Report, as a bare number, how many lines of the entries below contain "none".

[[ INFORMATION SUPPLIED, beginning ]]

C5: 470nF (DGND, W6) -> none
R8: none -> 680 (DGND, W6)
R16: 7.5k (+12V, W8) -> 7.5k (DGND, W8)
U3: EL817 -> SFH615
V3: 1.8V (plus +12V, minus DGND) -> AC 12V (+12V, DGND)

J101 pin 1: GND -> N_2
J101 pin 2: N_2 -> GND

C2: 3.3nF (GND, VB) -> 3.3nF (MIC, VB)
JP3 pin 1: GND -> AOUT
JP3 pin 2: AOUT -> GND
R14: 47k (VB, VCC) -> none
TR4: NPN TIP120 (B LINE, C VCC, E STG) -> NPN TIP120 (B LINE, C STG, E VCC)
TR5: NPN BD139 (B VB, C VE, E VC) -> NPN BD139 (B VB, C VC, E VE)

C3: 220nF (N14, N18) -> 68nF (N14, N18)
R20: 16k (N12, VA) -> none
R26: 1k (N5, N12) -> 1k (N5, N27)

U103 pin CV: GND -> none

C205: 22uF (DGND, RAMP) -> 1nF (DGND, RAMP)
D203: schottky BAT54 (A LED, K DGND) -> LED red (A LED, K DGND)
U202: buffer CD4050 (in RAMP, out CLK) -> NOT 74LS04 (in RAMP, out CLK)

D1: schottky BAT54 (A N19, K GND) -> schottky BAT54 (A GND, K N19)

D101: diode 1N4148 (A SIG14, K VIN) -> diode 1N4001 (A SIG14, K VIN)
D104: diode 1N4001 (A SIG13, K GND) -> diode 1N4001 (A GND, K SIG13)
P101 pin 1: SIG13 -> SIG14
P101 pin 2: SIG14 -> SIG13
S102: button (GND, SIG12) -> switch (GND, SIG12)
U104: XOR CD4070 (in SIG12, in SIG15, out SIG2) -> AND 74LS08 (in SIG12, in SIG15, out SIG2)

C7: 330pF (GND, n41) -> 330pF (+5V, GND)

[[ INFORMATION SUPPLIED, end ]]

> **RESPONSE AREA**
5